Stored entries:
|---|
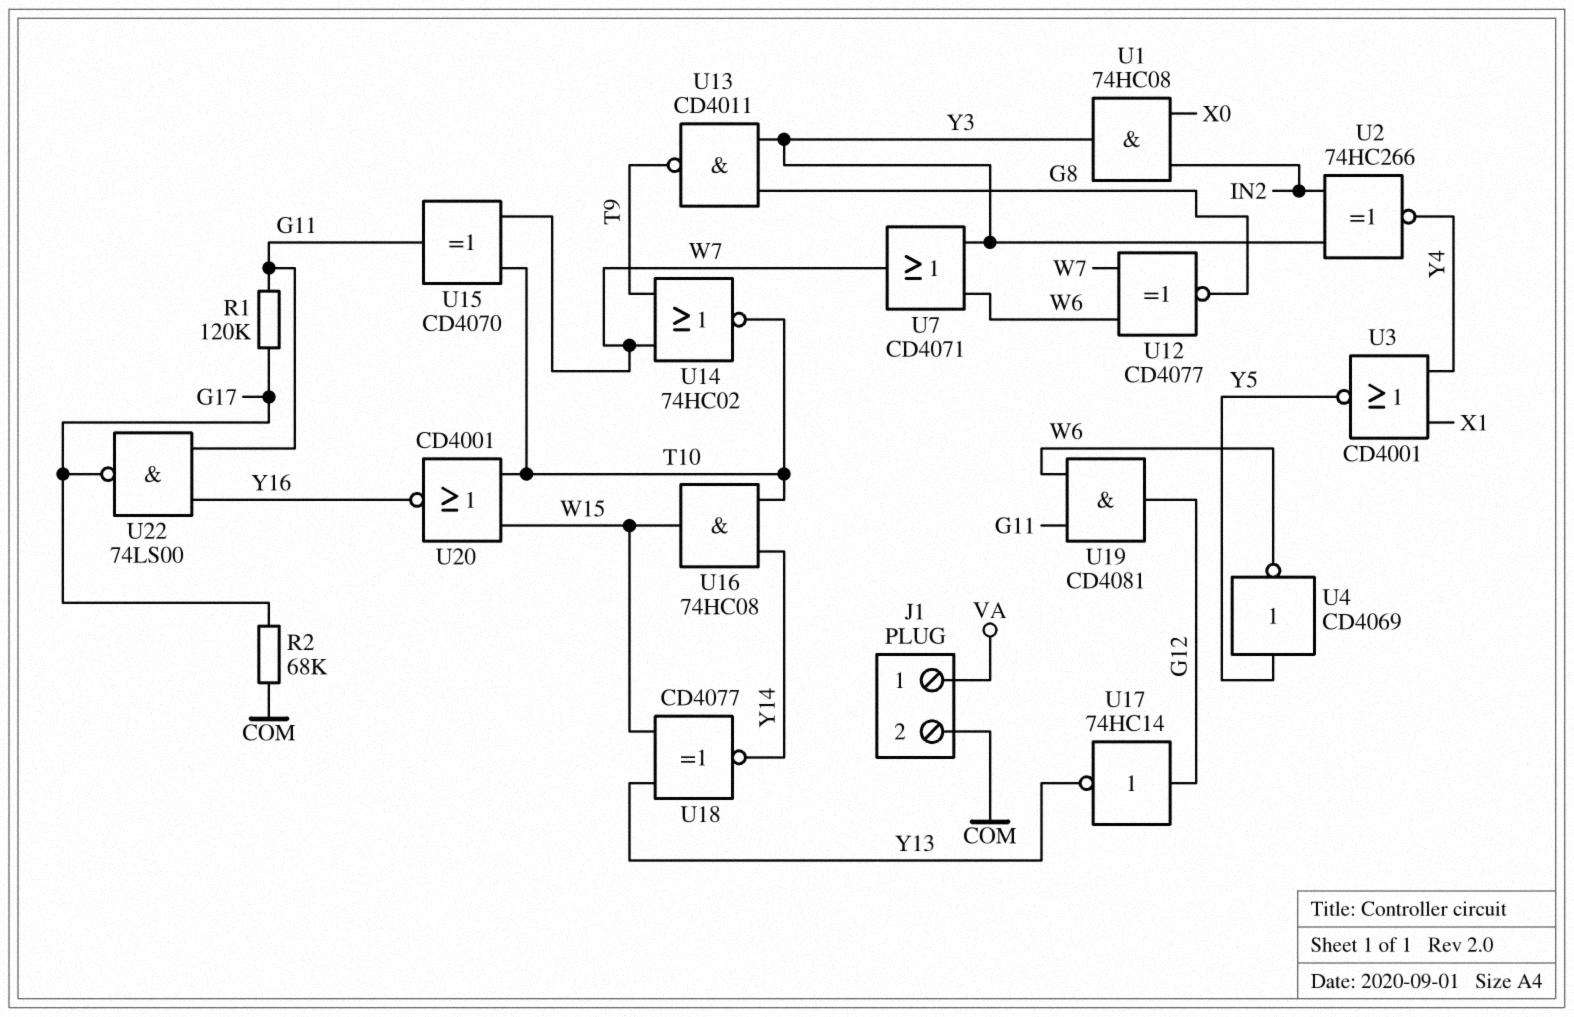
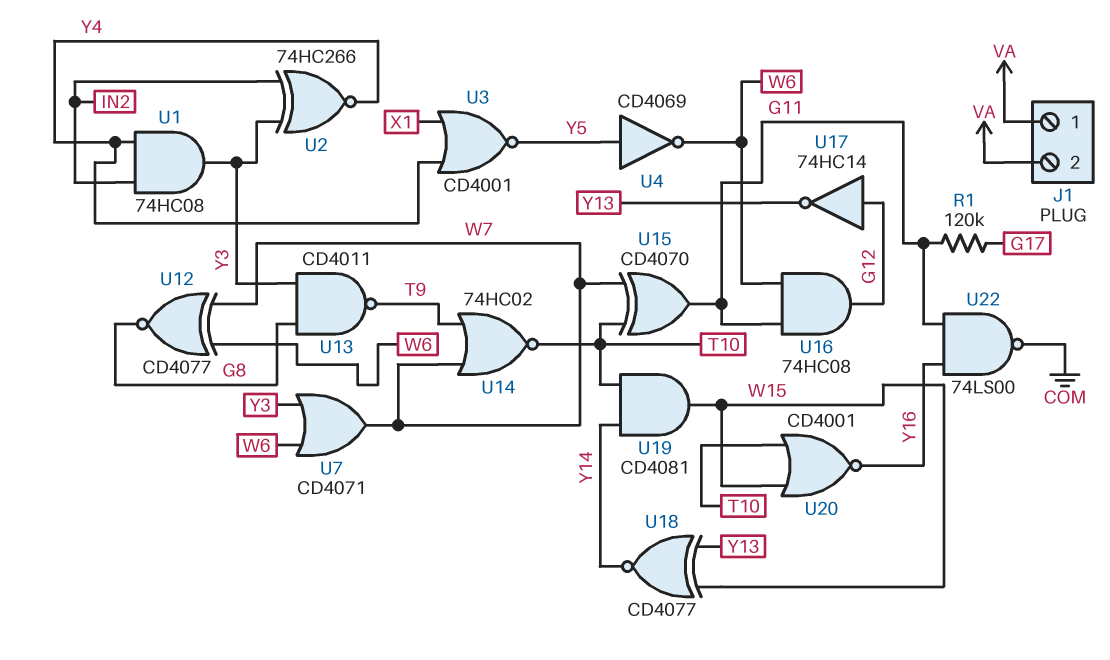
J1 pin 2: COM -> VA
R2: 68k (COM, G17) -> none
U1: AND 74HC08 (in IN2, in X0, out Y3) -> AND 74HC08 (in IN2, in Y4, out Y3)
U16: AND 74HC08 (in T10, in Y14, out W15) -> AND 74HC08 (in G11, in W6, out G12)
U19: AND CD4081 (in G11, in W6, out G12) -> AND CD4081 (in T10, in Y14, out W15)
U22: NAND 74LS00 (in G11, in Y16, out G17) -> NAND 74LS00 (in G11, in Y16, out COM)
|---|
## About this task:
Exactly the lines from the one holding "U16: AND 74HC08" through the end of the data are to be repeated, with both ends included.

## Response box:
U16: AND 74HC08 (in T10, in Y14, out W15) -> AND 74HC08 (in G11, in W6, out G12)
U19: AND CD4081 (in G11, in W6, out G12) -> AND CD4081 (in T10, in Y14, out W15)
U22: NAND 74LS00 (in G11, in Y16, out G17) -> NAND 74LS00 (in G11, in Y16, out COM)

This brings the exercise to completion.